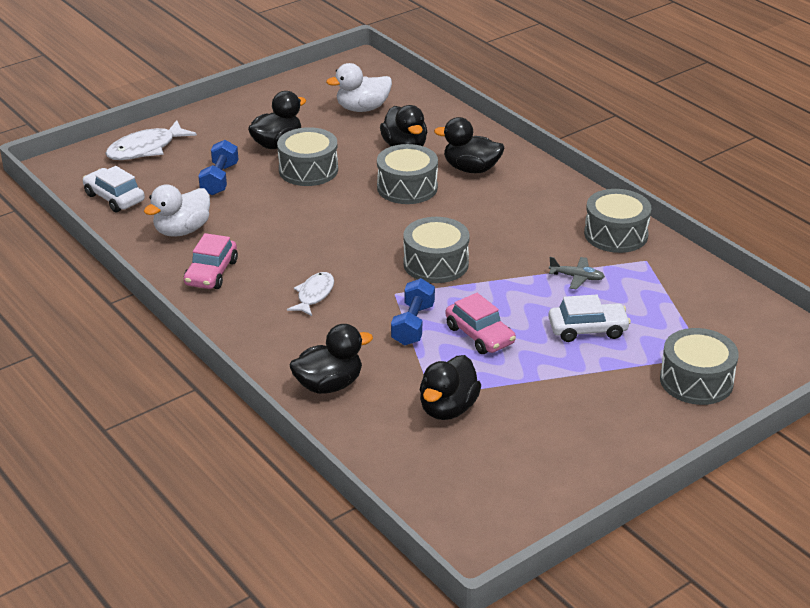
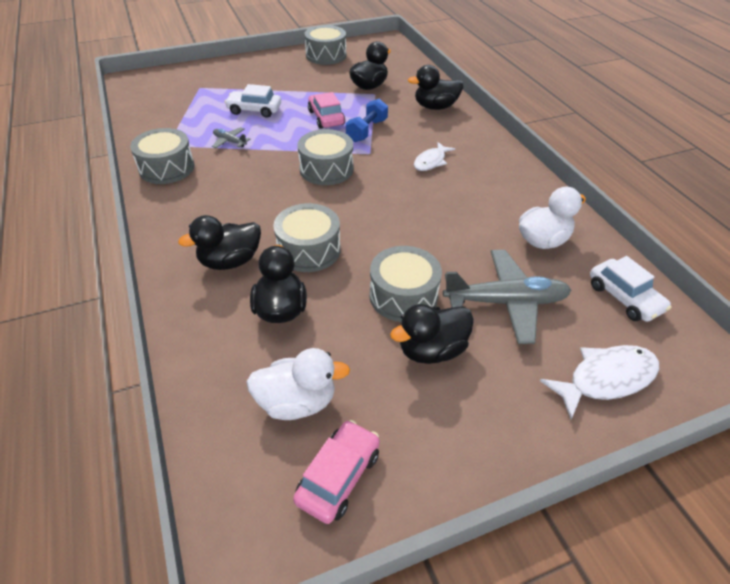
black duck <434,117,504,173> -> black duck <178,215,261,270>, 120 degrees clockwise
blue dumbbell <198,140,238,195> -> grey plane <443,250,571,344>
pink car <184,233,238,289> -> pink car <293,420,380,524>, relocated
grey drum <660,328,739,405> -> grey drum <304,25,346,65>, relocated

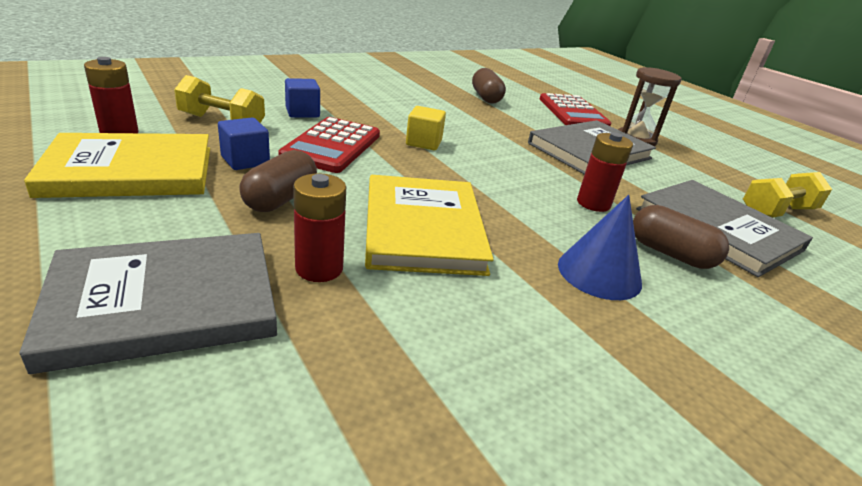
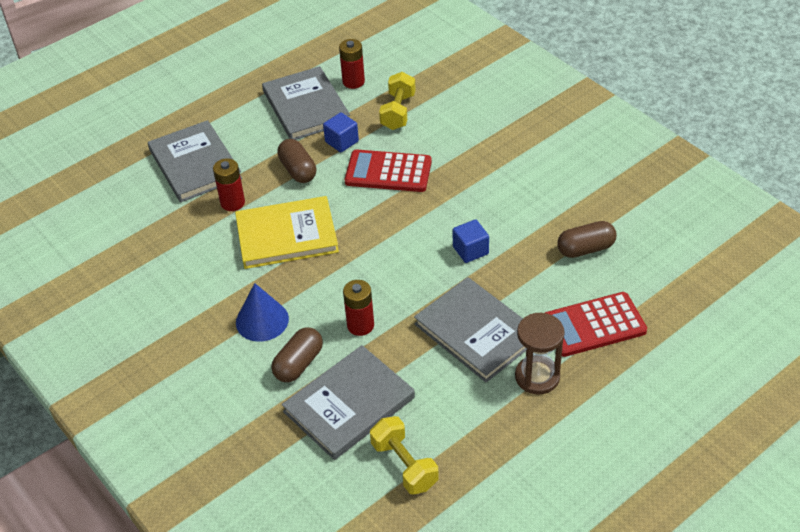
blue cube <285,78,320,118> -> blue cube <453,219,489,263>, relocated
yellow cube <406,106,446,150> -> none
yellow book <24,133,210,198> -> grey book <262,66,350,140>
brown capsule <239,150,317,212> -> brown capsule <277,139,316,183>, 45 degrees clockwise

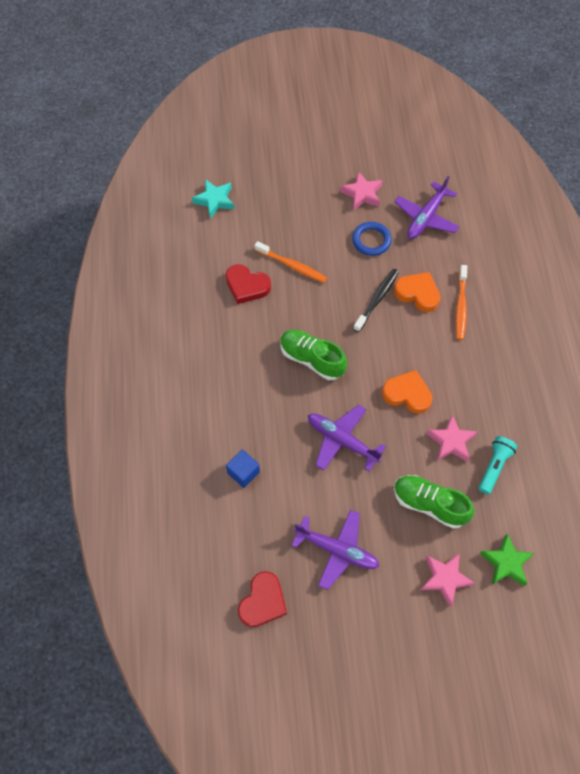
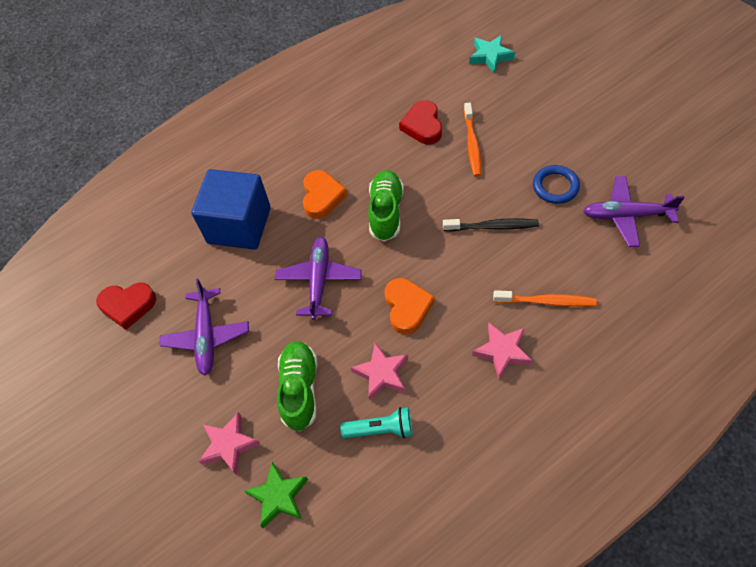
pink star <340,171,382,210> -> pink star <472,323,532,379>, relocated
orange toothbrush <456,265,467,340> -> orange toothbrush <493,290,597,307>, 150 degrees counterclockwise
orange heart <394,272,440,312> -> orange heart <303,170,347,219>, relocated
blue cube <226,450,260,488> -> blue cube <191,169,271,250>, x2.21

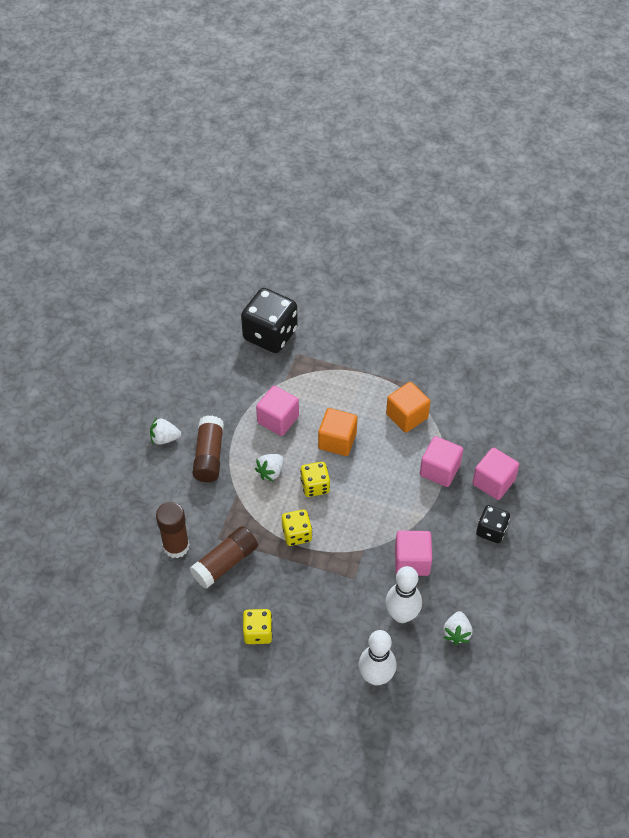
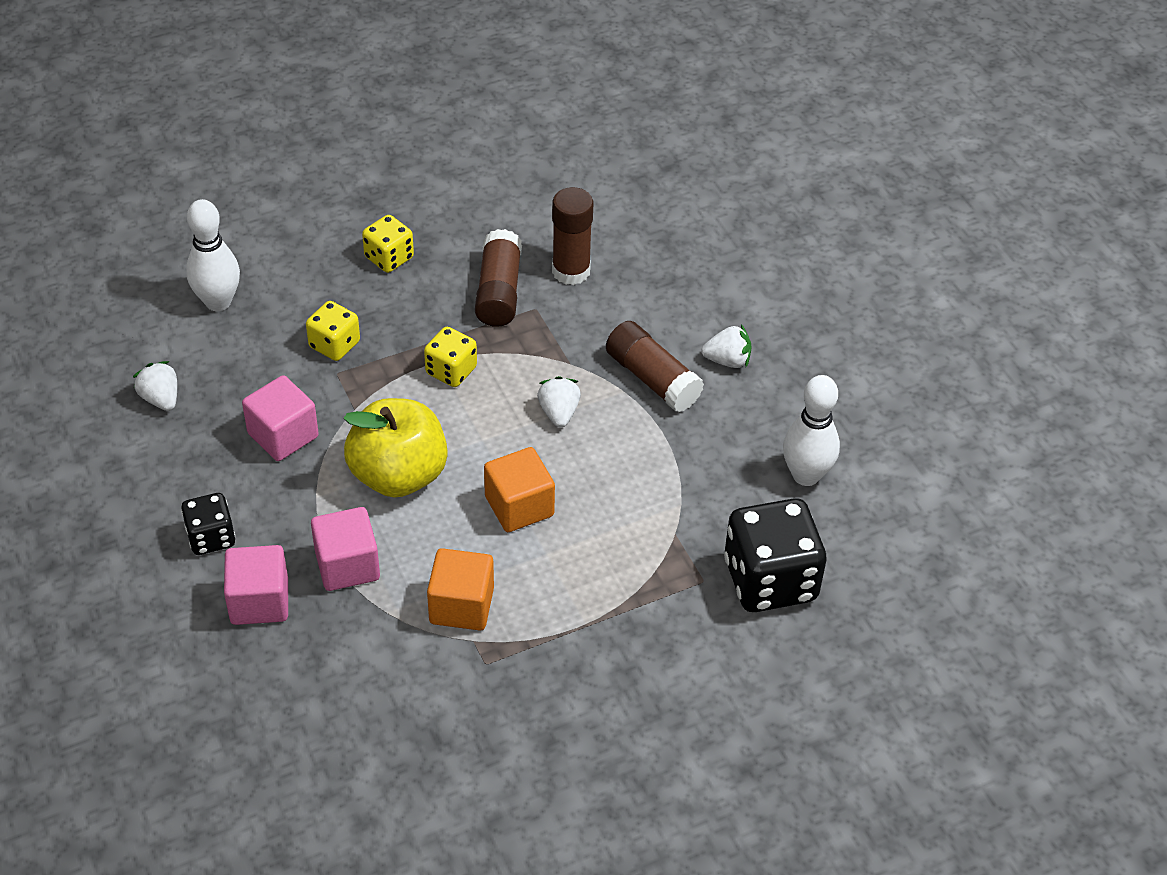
pink cube <256,386,299,436> -> none
white strawberry <150,417,181,445> -> white strawberry <702,325,752,368>, 45 degrees clockwise
yellow dice <300,462,330,497> -> yellow dice <306,301,360,361>, relocated
white bowling pin <385,566,422,623> -> white bowling pin <783,375,840,486>, relocated
none -> yellow apple <343,398,448,498>

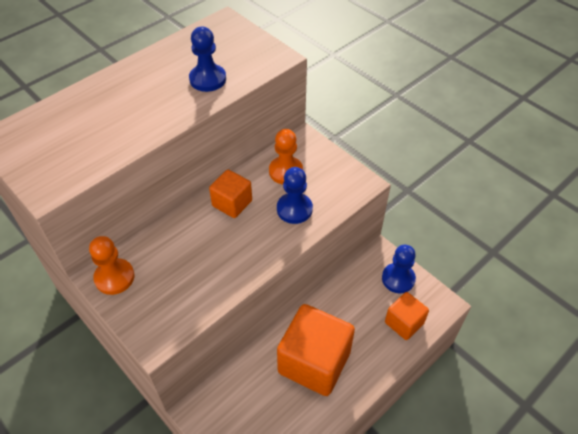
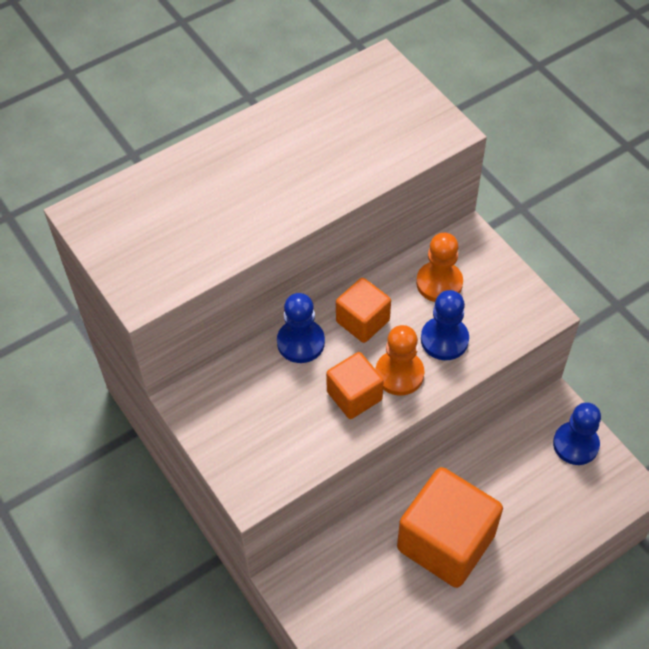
blue pawn <189,27,226,92> -> blue pawn <277,293,325,363>, relocated
orange pawn <89,236,134,295> -> orange pawn <376,325,424,395>, relocated
orange cube <385,292,429,340> -> orange cube <326,352,384,419>, relocated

---*---

Problem details
Please copy exactly the lines from the one that contains "none -> yellow apple <343,398,448,498>" through the last line of the listing above, leaving out the pictures.

Response box
none -> yellow apple <343,398,448,498>

blue pawn <189,27,226,92> -> blue pawn <277,293,325,363>, relocated
orange pawn <89,236,134,295> -> orange pawn <376,325,424,395>, relocated
orange cube <385,292,429,340> -> orange cube <326,352,384,419>, relocated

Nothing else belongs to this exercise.